Required work:
Transcribe every entry below word for word, but skip the pictures.

*** Exercise data Section Begins ***

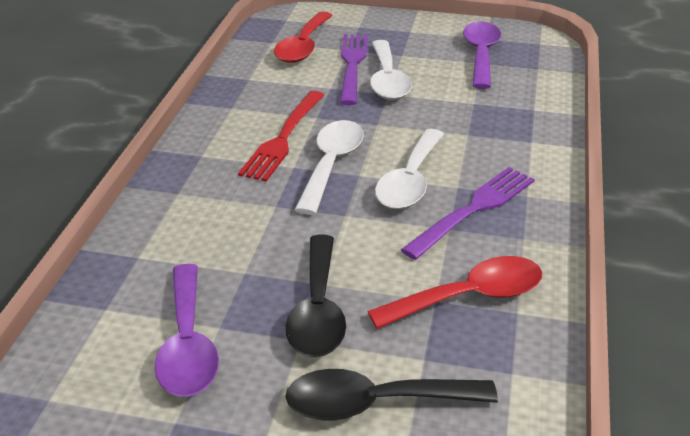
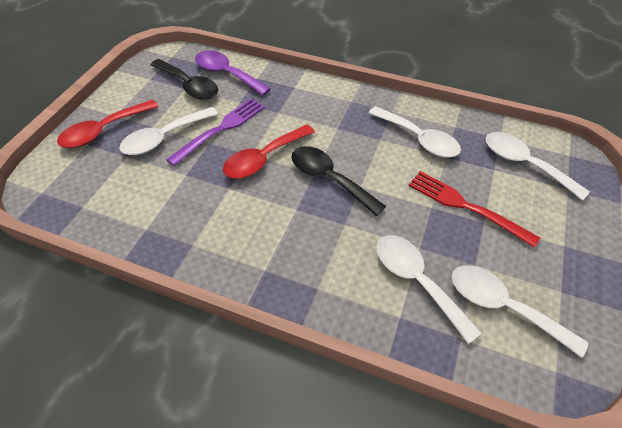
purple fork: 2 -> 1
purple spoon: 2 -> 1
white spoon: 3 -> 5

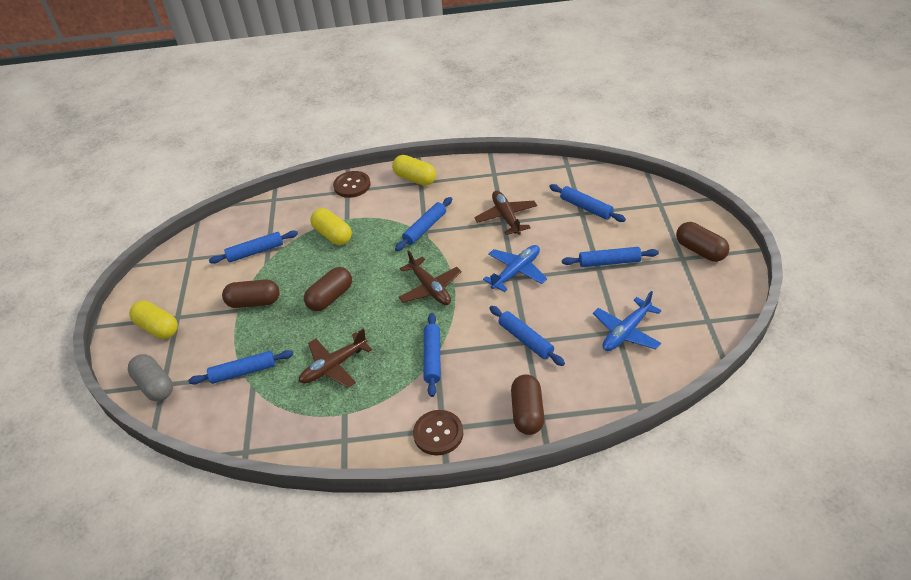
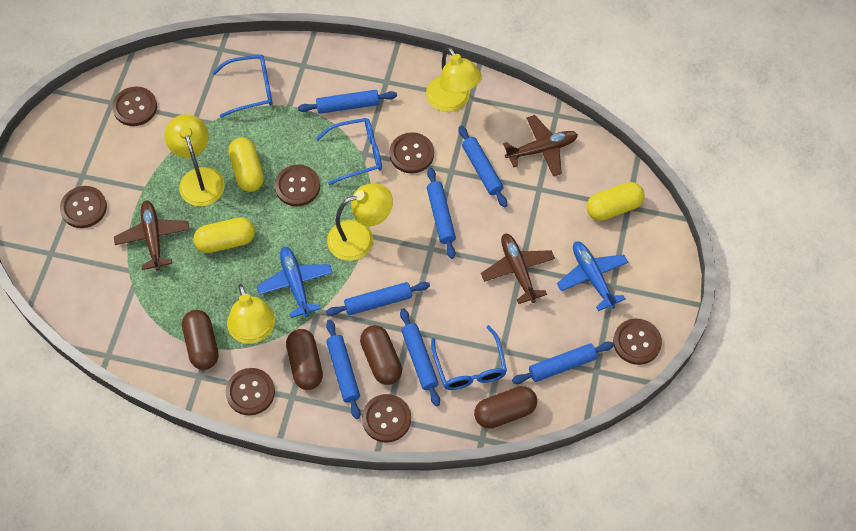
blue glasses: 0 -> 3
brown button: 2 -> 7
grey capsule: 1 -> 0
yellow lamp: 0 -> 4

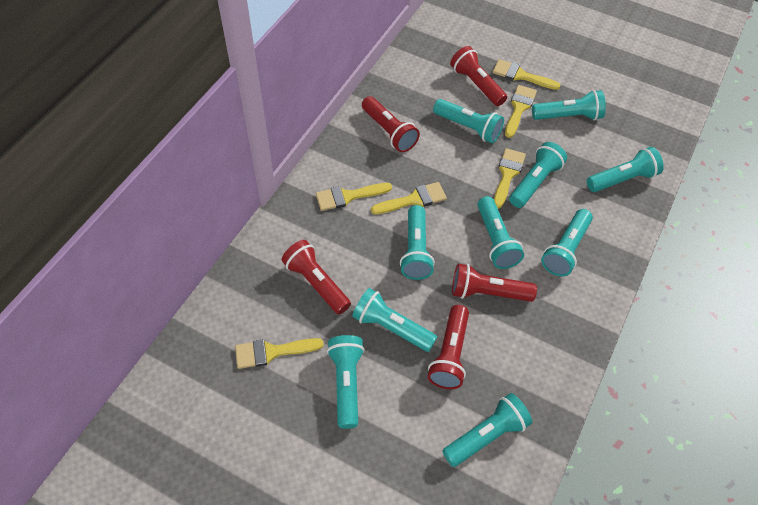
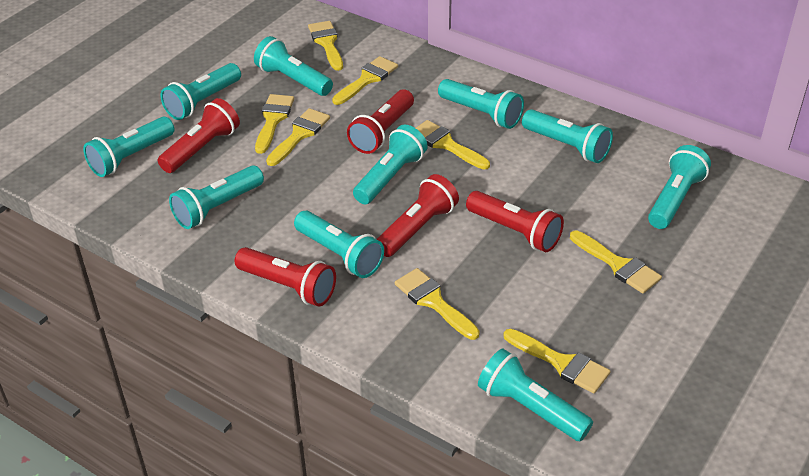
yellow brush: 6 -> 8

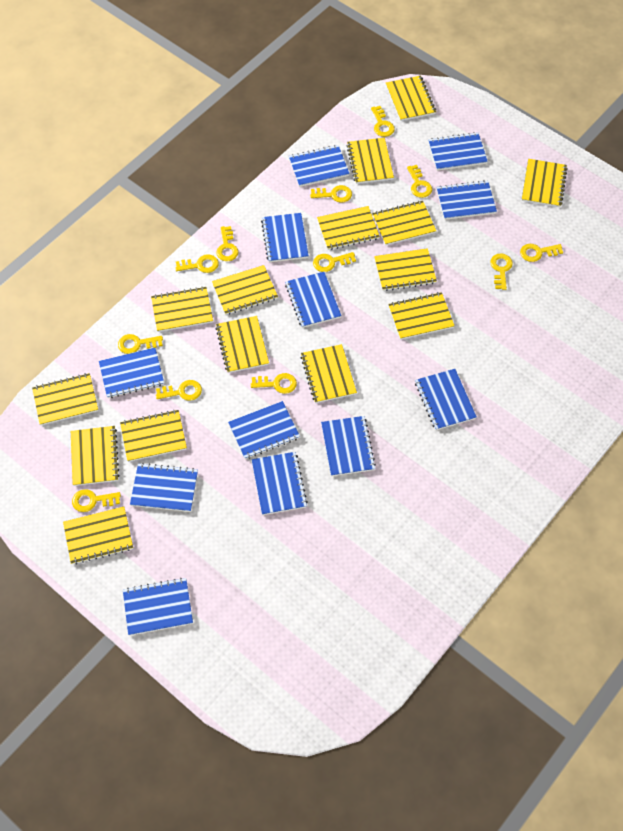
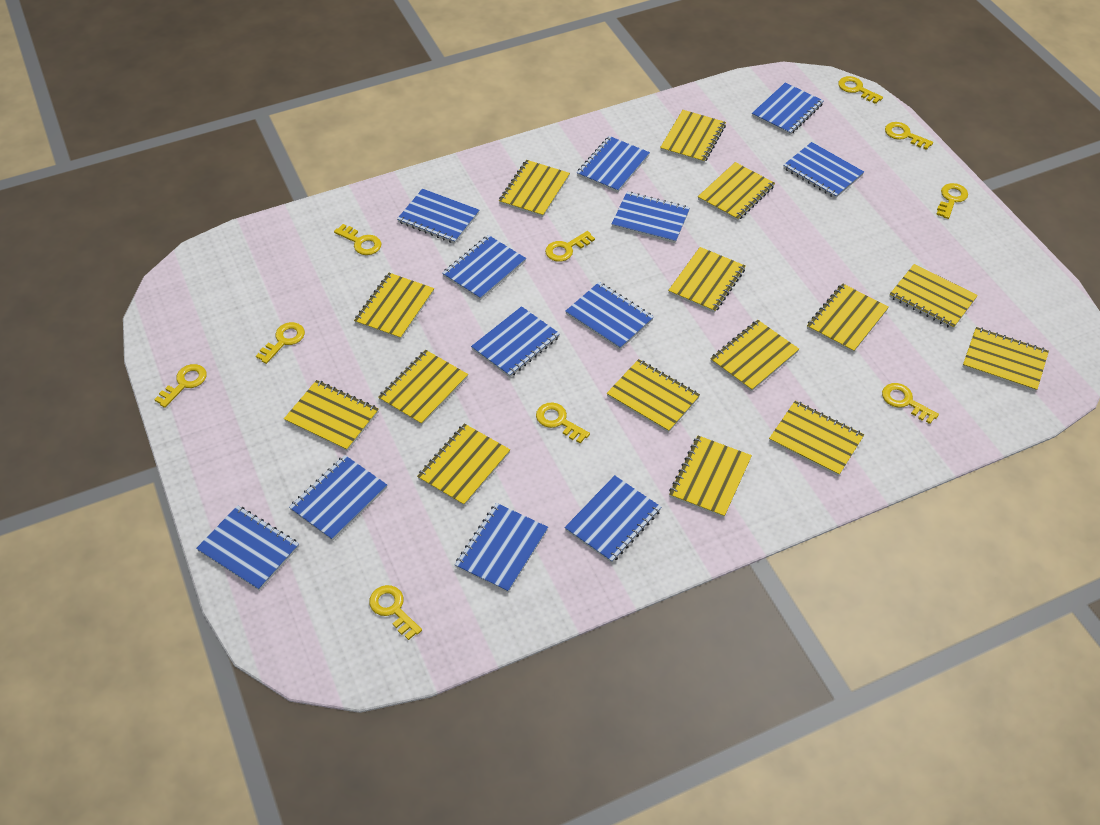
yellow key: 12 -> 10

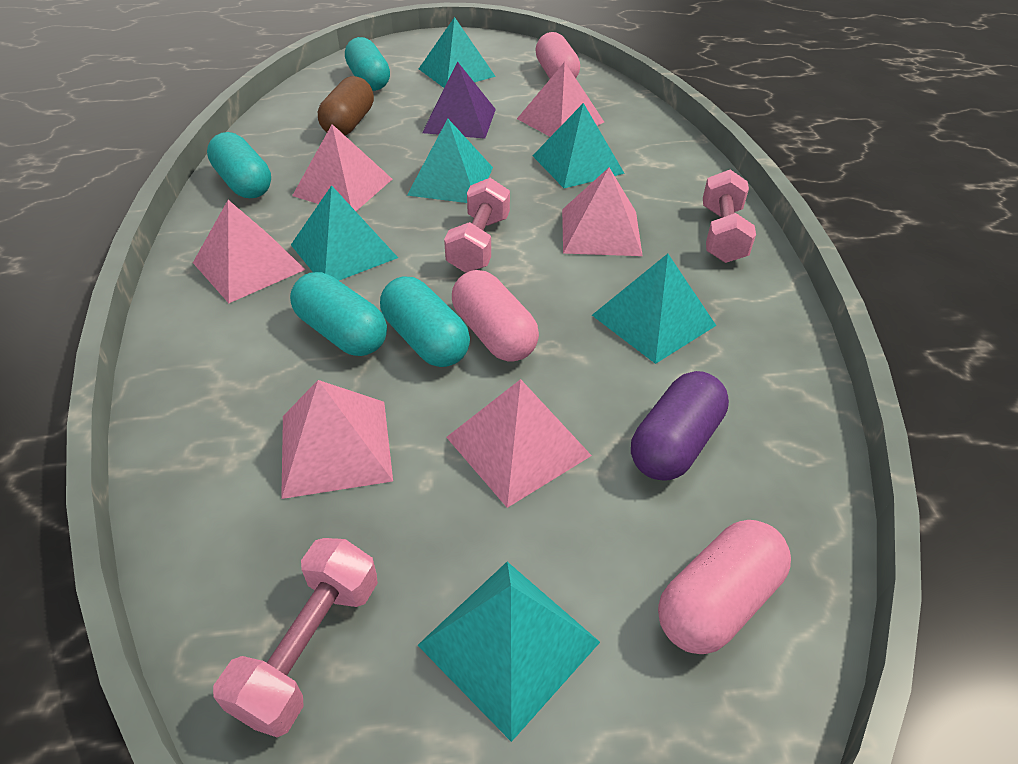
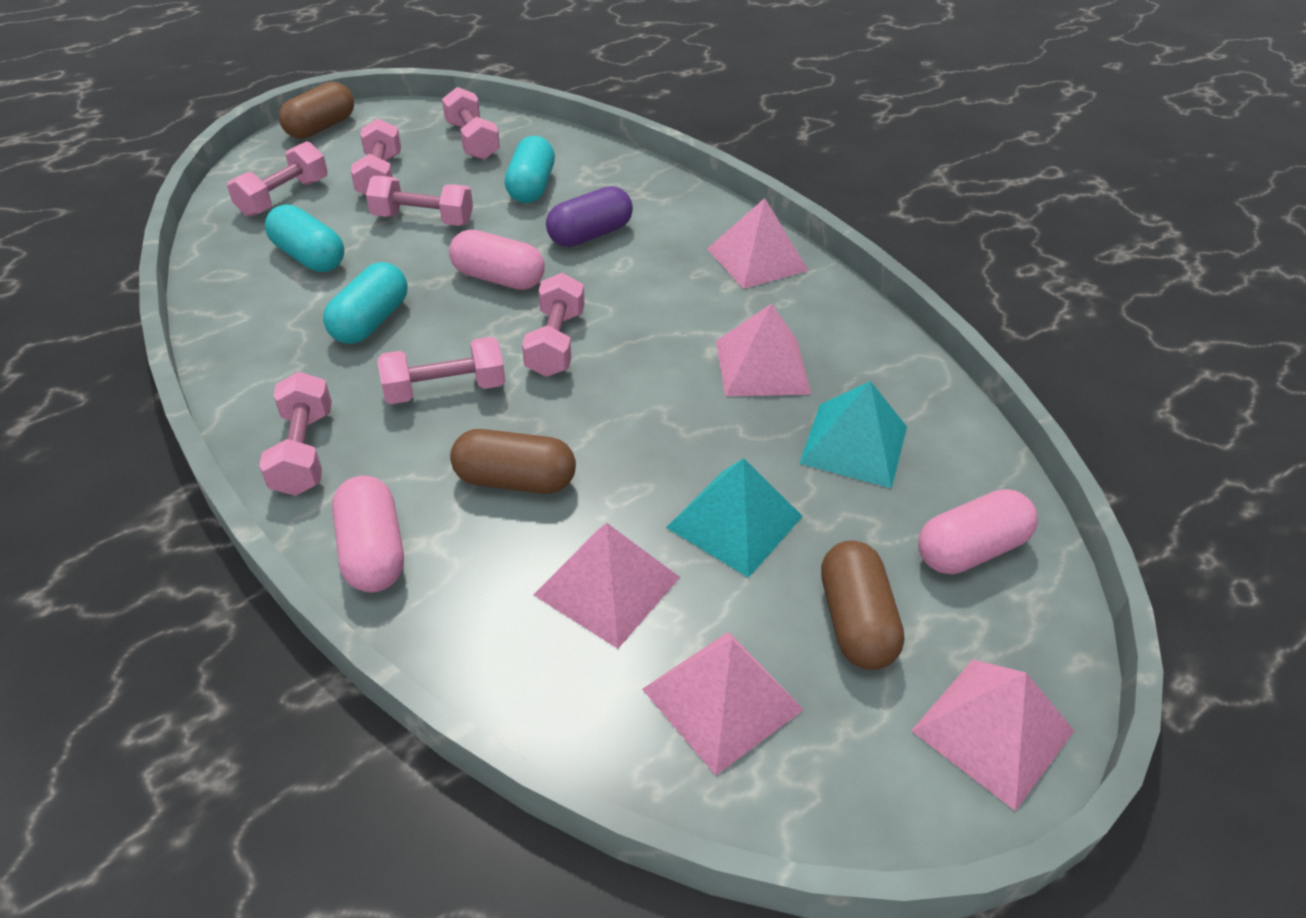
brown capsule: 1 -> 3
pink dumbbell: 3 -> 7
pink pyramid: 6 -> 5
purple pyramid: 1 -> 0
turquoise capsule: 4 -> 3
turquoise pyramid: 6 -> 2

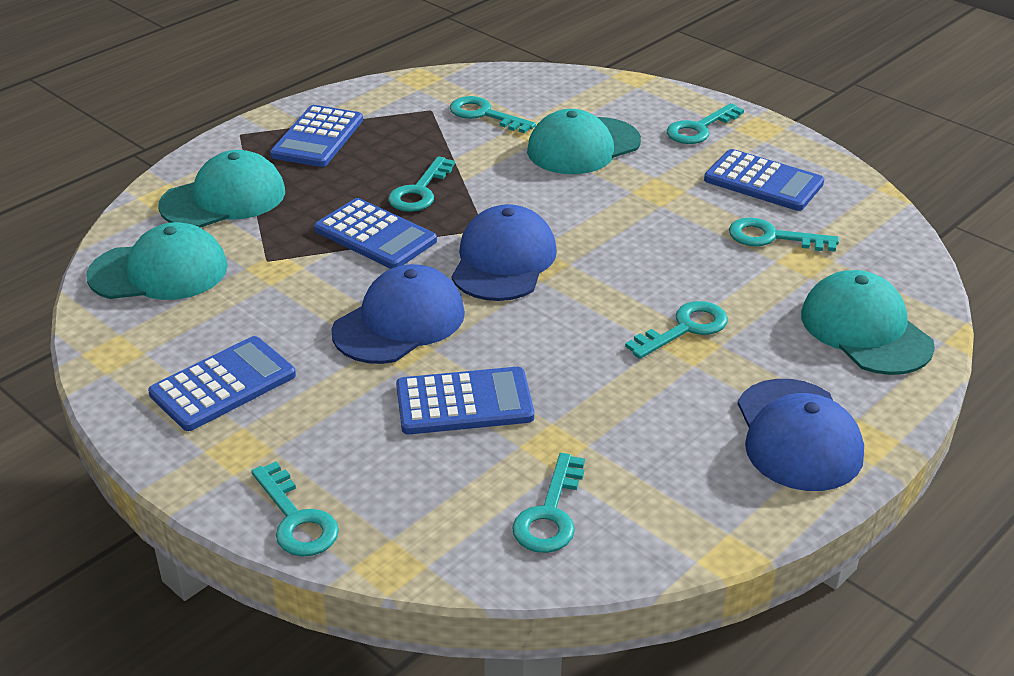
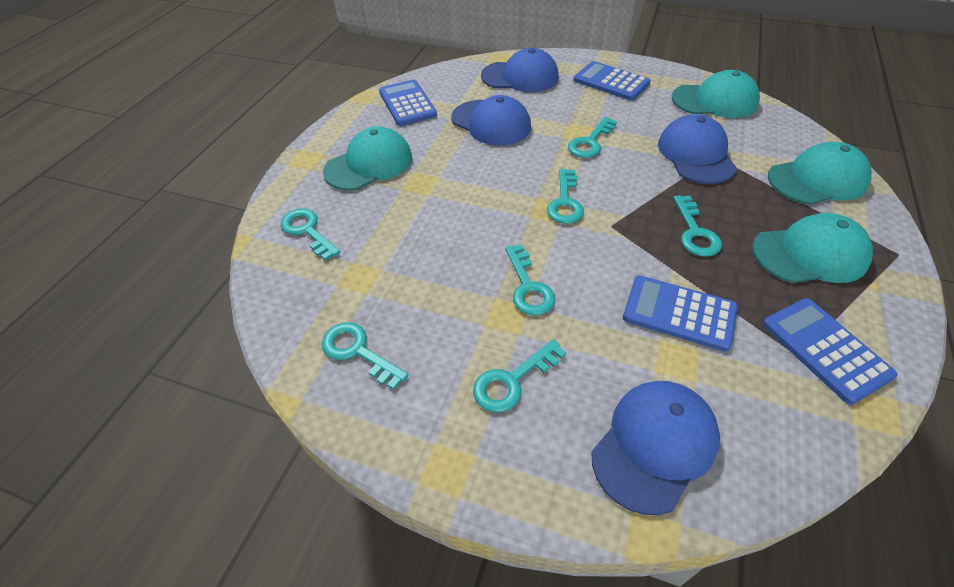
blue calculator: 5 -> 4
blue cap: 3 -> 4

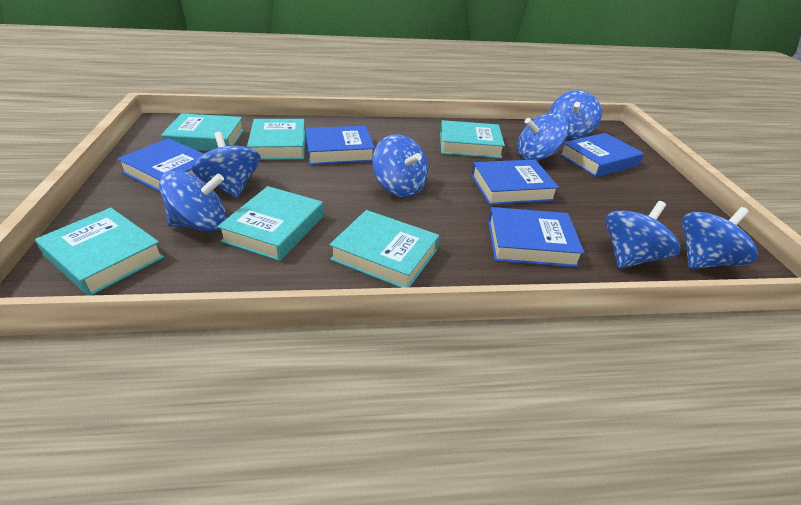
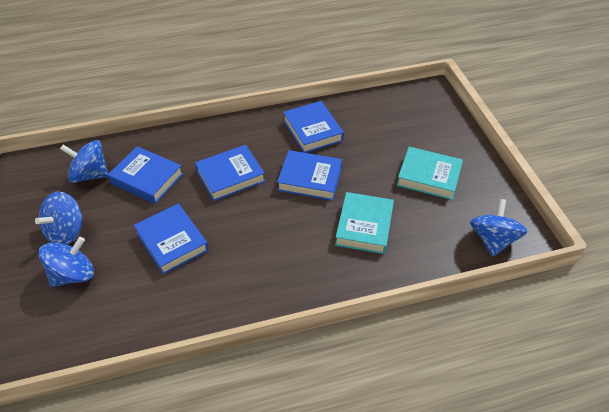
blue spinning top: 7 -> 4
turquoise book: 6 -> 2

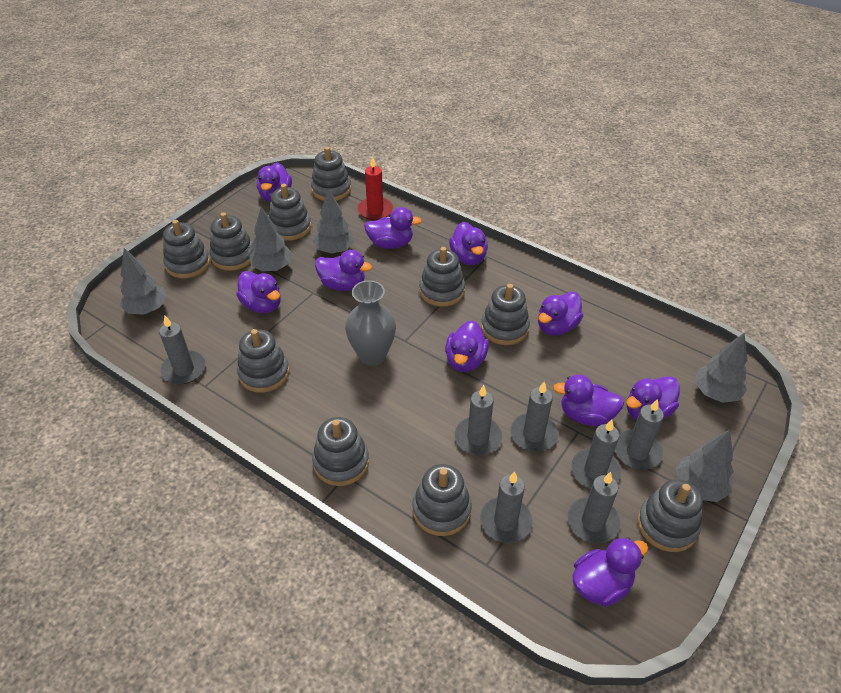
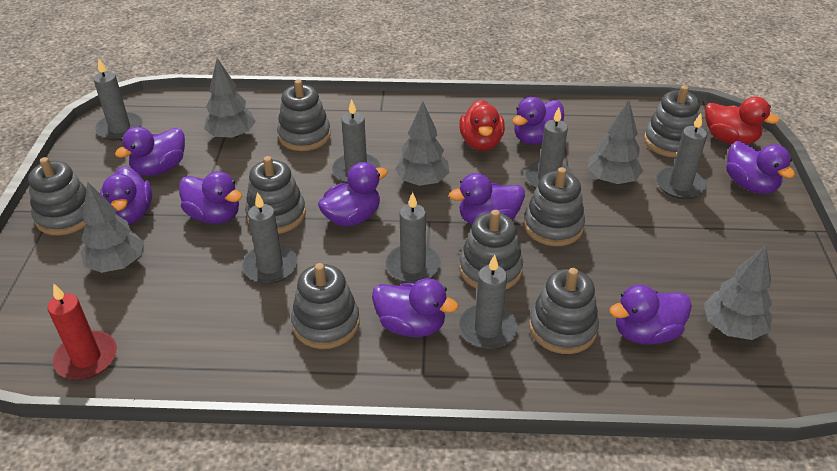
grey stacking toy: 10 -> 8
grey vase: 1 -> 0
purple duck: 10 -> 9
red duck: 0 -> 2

*** Exercise data Section Ends ***

Output of the exercise:
purple fork: 2 -> 1
purple spoon: 2 -> 1
white spoon: 3 -> 5

blue glasses: 0 -> 3
brown button: 2 -> 7
grey capsule: 1 -> 0
yellow lamp: 0 -> 4

yellow brush: 6 -> 8

yellow key: 12 -> 10

brown capsule: 1 -> 3
pink dumbbell: 3 -> 7
pink pyramid: 6 -> 5
purple pyramid: 1 -> 0
turquoise capsule: 4 -> 3
turquoise pyramid: 6 -> 2

blue calculator: 5 -> 4
blue cap: 3 -> 4

blue spinning top: 7 -> 4
turquoise book: 6 -> 2

grey stacking toy: 10 -> 8
grey vase: 1 -> 0
purple duck: 10 -> 9
red duck: 0 -> 2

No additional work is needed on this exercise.